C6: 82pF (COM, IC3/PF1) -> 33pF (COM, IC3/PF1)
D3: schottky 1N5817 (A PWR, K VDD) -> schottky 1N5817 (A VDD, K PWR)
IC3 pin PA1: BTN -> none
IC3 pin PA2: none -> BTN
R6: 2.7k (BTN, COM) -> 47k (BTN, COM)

* * *

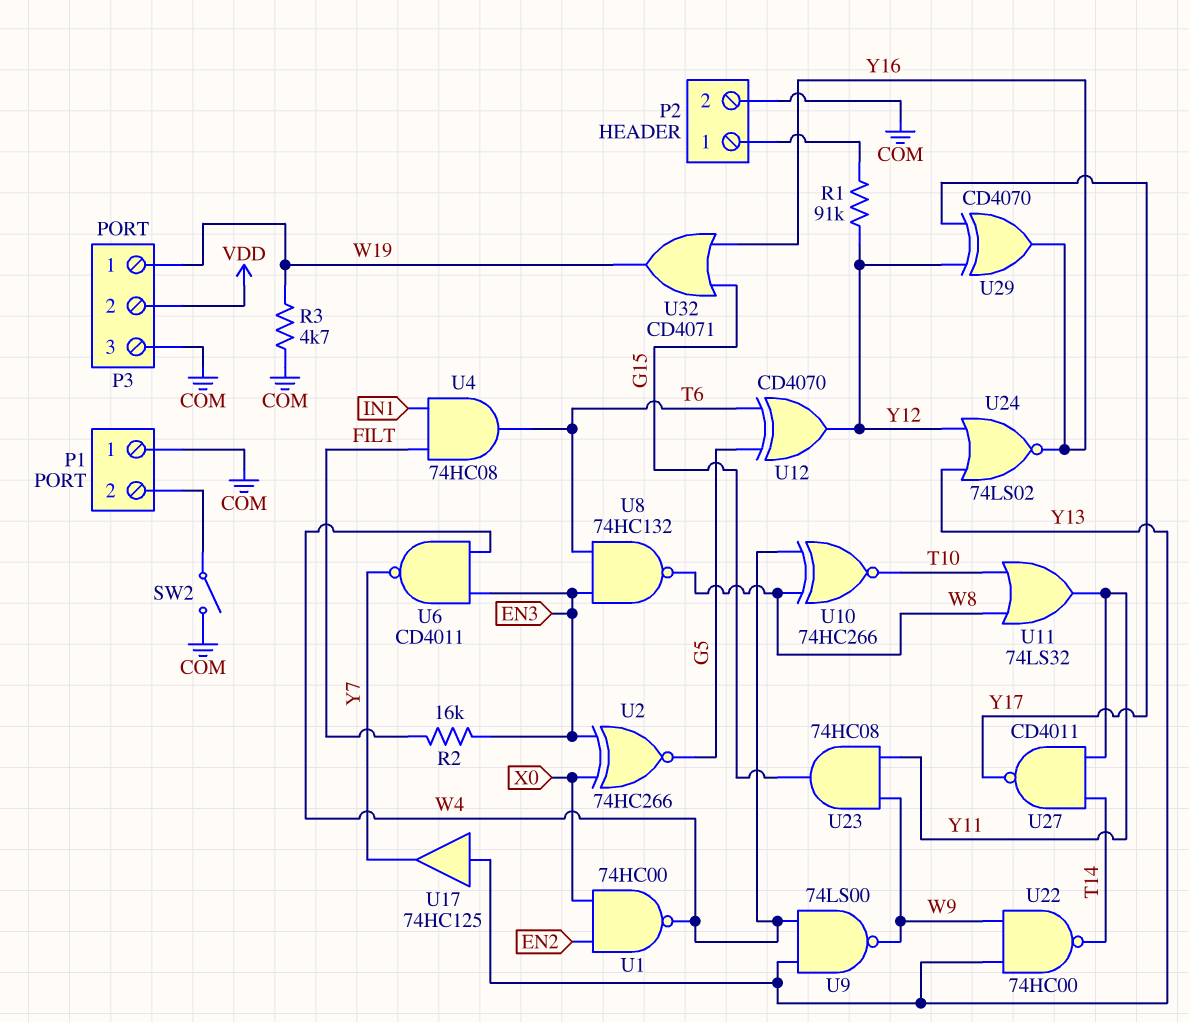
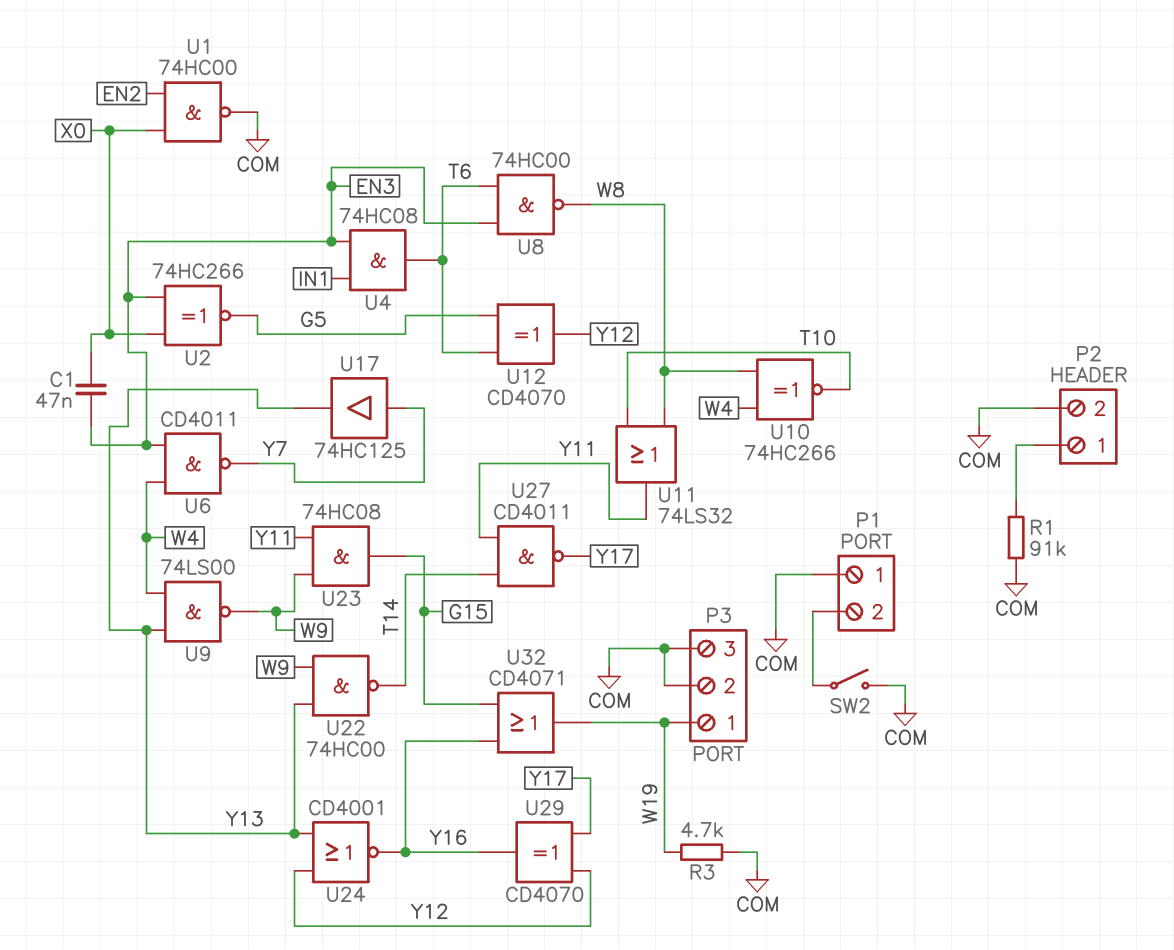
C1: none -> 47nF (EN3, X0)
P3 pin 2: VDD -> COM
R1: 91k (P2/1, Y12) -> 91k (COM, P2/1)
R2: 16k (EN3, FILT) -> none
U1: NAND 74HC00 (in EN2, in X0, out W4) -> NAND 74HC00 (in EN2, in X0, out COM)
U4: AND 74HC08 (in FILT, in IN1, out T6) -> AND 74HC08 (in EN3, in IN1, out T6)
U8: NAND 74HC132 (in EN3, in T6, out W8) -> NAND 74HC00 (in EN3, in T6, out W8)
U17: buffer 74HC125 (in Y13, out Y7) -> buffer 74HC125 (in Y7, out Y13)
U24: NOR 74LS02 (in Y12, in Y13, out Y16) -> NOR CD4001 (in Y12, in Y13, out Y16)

* **What the exercise asks**: Among the records above, how many lines carry the string "none"? Reply with the number alone.

* **Answer to this problem**: 4